Exercise input:
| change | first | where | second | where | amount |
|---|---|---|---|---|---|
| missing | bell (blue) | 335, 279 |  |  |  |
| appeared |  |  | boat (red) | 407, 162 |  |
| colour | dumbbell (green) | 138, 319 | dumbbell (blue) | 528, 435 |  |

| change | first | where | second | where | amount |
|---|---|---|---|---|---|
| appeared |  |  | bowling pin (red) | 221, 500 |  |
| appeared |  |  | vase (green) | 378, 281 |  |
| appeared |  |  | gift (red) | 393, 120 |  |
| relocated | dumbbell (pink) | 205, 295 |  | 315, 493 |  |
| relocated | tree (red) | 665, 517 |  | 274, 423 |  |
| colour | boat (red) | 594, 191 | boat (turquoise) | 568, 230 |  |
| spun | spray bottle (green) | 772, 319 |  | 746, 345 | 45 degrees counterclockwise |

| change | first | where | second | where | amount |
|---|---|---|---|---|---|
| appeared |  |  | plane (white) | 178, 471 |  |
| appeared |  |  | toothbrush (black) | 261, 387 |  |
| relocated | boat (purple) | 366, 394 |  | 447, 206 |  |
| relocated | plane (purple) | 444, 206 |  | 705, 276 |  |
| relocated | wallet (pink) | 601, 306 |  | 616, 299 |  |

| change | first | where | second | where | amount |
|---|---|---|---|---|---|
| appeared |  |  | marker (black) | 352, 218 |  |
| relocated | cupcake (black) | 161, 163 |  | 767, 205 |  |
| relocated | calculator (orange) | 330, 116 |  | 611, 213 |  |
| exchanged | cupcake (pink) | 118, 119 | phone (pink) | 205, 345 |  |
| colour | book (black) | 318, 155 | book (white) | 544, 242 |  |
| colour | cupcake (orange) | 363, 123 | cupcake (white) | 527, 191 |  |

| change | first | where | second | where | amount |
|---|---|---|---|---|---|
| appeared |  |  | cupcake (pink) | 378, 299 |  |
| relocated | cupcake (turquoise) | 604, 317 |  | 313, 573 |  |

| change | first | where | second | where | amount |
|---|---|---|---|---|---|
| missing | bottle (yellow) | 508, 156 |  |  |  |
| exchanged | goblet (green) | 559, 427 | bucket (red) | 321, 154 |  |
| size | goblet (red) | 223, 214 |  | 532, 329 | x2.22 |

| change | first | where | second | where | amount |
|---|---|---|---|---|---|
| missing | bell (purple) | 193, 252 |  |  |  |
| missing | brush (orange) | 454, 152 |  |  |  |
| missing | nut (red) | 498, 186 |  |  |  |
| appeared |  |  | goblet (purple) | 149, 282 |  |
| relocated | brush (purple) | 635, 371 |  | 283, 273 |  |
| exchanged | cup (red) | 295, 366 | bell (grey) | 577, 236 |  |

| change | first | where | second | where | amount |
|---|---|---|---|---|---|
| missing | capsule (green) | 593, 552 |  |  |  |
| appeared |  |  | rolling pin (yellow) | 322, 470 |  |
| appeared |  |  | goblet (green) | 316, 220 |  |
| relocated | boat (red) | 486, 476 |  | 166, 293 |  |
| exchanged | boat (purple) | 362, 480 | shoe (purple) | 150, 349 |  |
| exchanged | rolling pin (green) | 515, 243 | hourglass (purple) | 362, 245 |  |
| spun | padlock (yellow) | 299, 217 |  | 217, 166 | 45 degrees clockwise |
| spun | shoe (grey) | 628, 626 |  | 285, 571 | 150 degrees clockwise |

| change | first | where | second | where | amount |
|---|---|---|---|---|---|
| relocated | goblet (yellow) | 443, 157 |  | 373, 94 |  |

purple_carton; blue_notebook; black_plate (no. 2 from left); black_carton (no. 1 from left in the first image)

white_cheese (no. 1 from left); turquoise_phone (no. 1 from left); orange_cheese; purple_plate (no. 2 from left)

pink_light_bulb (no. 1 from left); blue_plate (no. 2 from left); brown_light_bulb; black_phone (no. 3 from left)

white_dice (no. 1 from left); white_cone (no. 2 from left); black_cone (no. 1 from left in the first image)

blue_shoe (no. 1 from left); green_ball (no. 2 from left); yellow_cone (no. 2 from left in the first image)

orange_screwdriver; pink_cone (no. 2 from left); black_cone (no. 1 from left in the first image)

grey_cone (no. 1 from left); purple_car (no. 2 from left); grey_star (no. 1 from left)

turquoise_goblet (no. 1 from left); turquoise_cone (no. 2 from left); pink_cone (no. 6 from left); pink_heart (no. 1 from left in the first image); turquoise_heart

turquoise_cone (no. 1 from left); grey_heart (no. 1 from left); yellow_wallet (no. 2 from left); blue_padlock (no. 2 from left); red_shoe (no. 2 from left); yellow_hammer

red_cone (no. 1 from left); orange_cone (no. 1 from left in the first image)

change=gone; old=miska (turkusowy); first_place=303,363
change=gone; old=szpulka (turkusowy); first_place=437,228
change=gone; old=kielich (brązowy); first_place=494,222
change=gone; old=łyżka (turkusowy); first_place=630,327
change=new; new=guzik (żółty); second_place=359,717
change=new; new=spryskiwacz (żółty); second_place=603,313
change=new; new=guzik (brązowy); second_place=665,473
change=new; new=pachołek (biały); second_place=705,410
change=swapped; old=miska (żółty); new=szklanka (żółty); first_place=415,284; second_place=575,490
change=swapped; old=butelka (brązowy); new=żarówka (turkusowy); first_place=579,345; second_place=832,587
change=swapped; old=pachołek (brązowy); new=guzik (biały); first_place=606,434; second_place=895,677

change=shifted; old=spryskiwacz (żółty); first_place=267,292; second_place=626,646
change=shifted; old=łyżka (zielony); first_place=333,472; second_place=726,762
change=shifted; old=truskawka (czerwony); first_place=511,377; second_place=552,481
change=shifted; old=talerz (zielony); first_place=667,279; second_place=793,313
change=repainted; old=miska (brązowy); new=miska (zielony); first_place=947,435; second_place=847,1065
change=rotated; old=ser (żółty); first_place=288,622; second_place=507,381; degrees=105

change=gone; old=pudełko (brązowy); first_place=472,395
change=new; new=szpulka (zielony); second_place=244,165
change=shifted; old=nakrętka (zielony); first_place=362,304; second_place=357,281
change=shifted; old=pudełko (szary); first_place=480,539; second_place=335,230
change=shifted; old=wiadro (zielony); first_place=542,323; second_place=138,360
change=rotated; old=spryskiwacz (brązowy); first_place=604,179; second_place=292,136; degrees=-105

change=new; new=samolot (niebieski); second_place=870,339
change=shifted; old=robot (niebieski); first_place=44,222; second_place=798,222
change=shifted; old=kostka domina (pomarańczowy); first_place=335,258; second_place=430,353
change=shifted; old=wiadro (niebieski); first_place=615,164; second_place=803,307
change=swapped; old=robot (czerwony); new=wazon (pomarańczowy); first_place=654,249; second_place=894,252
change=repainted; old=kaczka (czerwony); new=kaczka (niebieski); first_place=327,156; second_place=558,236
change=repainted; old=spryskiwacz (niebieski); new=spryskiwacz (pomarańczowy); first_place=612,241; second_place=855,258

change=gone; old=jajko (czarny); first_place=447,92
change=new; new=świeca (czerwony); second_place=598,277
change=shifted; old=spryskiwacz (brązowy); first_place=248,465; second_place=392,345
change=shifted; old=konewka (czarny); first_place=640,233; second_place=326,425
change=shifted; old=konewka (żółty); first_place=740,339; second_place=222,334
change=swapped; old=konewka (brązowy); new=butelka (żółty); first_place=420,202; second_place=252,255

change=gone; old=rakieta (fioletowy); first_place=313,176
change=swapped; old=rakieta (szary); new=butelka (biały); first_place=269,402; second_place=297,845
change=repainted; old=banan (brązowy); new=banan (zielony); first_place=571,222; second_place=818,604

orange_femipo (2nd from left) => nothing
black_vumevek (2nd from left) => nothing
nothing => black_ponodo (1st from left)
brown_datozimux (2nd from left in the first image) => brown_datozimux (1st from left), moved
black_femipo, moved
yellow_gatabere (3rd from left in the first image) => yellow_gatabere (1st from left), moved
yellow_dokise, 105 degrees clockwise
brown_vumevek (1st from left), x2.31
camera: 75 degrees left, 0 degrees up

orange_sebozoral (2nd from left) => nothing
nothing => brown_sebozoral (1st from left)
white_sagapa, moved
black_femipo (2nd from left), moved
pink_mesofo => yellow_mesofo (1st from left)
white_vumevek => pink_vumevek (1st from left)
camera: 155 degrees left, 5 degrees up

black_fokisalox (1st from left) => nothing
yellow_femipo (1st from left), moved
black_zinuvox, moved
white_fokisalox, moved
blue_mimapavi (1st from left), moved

Problem to work on:
Could you output, exactly and with nothing else, the lines from the start of the records through the line containing "(red) | 407, 162"?

Solution for this exercise:
| change | first | where | second | where | amount |
|---|---|---|---|---|---|
| missing | bell (blue) | 335, 279 |  |  |  |
| appeared |  |  | boat (red) | 407, 162 |  |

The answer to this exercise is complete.